Task instructions ▸ Find the string "turquoise" in the records. Copy each line that has it.

Available data ▸
##############################
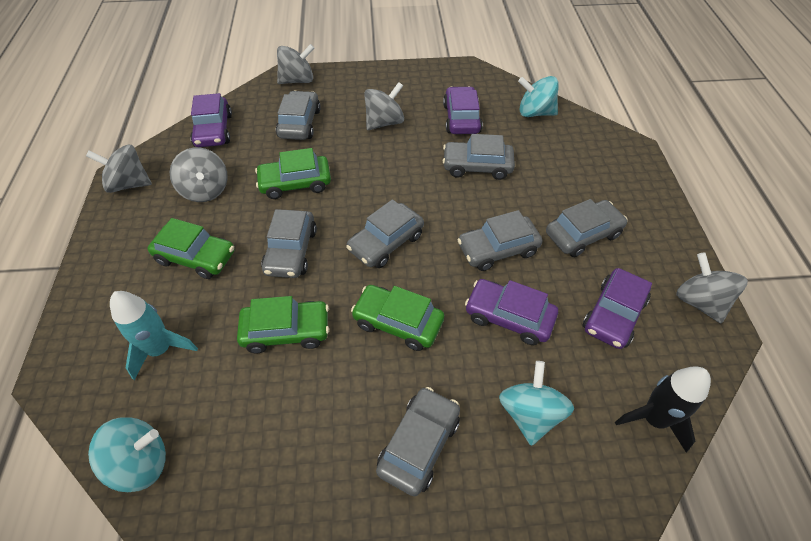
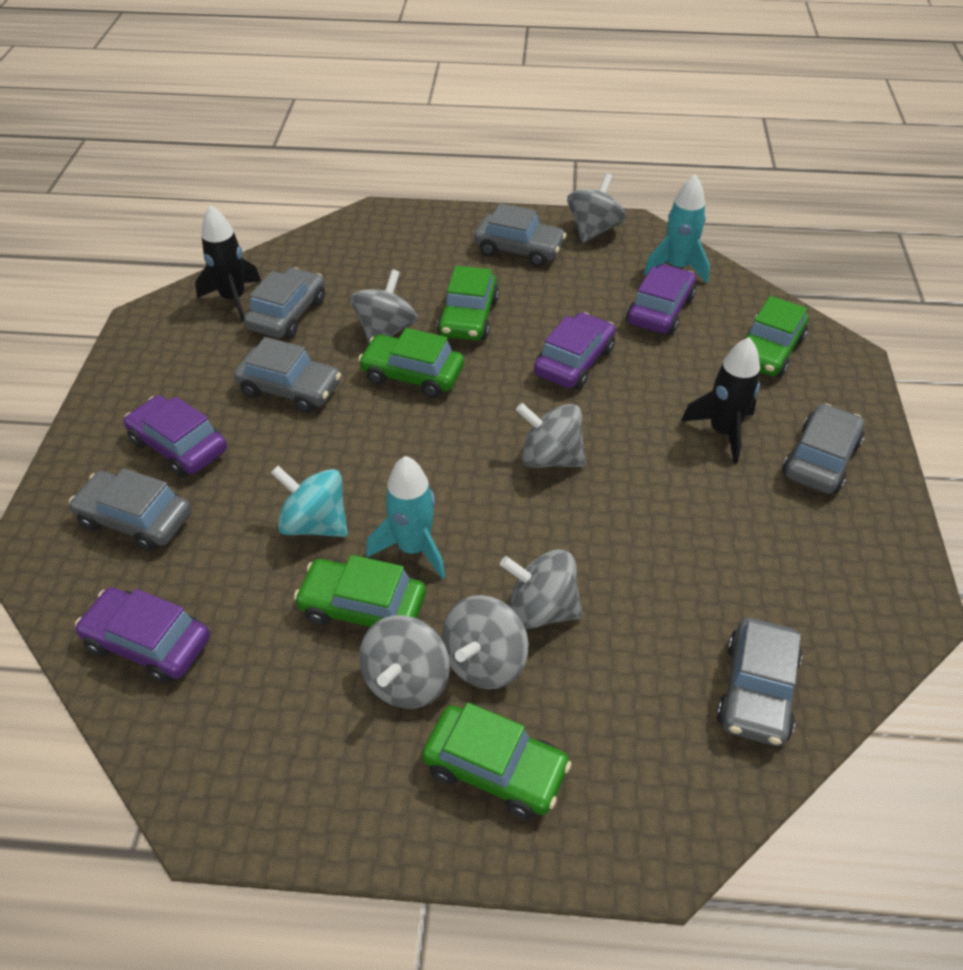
black rocket: [615,366,711,452] = 1 -> [195,205,261,322] [681,337,760,464] = 2
green car: [148,218,235,279] [237,296,329,353] [255,148,331,199] [351,285,444,351] = 4 -> [294,555,426,627] [358,328,464,398] [422,702,572,819] [437,266,499,341] [745,296,808,377] = 5
grey car: [261,209,317,278] [276,91,321,140] [346,199,424,268] [376,387,460,496] [443,134,515,180] [457,210,542,271] [546,199,628,257] = 7 -> [69,468,191,551] [234,337,341,413] [244,267,325,339] [474,203,566,267] [717,617,802,746] [782,403,864,494] = 6
grey spinning top: [86,145,152,193] [170,147,228,202] [277,44,314,84] [364,82,404,130] [676,252,748,323] = 5 -> [350,270,418,344] [359,615,450,709] [442,595,529,689] [500,549,583,629] [516,403,586,468] [567,174,626,243] = 6
turquoise rocket: [110,291,198,380] = 1 -> [366,456,445,579] [644,175,710,283] = 2
turquoise spinning top: [88,417,166,492] [499,361,574,446] [518,76,559,117] = 3 -> [271,466,348,537] = 1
##############################
Response to the exercise ▸
turquoise rocket: [110,291,198,380] = 1 -> [366,456,445,579] [644,175,710,283] = 2
turquoise spinning top: [88,417,166,492] [499,361,574,446] [518,76,559,117] = 3 -> [271,466,348,537] = 1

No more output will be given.